== WHAT THE TASK ASKS ==
Lines to be reproduced exactly: the one that holds "(708, 148) = (600, 295): none -> black bowl" and all those after it through the end of the data. Include no others.
::::::::::
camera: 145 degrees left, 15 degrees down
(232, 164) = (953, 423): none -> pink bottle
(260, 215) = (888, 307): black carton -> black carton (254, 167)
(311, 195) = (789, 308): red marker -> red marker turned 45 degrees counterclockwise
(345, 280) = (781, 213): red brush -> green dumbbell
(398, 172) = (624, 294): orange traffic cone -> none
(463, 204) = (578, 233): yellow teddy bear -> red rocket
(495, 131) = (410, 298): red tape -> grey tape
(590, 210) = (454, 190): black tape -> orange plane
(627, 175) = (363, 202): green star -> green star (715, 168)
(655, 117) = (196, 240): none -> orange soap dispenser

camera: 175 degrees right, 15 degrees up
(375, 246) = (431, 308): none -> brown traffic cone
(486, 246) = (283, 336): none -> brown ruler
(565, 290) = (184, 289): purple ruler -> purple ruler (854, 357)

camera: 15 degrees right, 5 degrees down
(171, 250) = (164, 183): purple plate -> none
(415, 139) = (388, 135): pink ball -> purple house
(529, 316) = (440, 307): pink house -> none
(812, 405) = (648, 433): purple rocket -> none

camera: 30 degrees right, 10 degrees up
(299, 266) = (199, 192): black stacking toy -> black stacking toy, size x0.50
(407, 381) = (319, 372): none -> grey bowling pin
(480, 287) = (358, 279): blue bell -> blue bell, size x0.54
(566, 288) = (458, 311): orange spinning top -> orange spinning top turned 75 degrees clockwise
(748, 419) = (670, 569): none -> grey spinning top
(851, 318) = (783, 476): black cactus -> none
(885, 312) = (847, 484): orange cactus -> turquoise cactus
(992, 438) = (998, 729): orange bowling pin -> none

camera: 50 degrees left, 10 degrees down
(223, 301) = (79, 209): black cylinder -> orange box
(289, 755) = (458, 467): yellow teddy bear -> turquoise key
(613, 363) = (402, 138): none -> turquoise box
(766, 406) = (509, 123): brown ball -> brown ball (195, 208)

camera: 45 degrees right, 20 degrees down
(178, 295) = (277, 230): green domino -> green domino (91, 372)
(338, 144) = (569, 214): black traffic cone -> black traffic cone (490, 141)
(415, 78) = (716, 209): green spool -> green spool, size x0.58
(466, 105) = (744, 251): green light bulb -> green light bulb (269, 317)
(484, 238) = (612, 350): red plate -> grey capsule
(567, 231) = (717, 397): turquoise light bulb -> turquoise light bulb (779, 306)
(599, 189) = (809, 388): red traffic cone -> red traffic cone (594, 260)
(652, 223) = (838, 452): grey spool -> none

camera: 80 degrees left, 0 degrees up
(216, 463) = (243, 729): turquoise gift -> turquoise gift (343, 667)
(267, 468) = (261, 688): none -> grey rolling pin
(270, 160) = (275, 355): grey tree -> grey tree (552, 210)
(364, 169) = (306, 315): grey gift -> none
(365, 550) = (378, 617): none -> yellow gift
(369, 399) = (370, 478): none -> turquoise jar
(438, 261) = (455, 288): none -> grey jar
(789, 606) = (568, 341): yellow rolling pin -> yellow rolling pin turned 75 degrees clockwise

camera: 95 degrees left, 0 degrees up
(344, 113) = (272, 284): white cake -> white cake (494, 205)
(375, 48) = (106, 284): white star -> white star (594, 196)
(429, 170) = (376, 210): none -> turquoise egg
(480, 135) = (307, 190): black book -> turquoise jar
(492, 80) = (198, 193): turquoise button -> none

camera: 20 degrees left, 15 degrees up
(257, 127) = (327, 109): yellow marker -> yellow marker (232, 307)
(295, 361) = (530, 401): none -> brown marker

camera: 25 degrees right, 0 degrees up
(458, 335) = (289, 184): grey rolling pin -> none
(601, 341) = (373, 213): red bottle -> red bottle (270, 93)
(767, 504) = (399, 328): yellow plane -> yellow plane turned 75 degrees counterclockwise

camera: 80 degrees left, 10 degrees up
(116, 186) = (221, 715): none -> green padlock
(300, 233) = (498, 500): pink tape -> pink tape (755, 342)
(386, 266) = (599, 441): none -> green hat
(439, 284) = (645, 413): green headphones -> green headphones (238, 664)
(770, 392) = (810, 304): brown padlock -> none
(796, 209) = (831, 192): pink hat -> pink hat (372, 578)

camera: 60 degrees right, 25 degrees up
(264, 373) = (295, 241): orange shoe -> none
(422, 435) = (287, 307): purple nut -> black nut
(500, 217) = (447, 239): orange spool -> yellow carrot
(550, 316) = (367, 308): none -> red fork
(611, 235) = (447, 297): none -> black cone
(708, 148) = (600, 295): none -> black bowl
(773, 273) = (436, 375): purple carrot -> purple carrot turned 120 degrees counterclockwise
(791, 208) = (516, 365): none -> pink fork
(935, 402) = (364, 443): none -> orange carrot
::::::::::
== EXERCISE SOLUTION ==
(708, 148) = (600, 295): none -> black bowl
(773, 273) = (436, 375): purple carrot -> purple carrot turned 120 degrees counterclockwise
(791, 208) = (516, 365): none -> pink fork
(935, 402) = (364, 443): none -> orange carrot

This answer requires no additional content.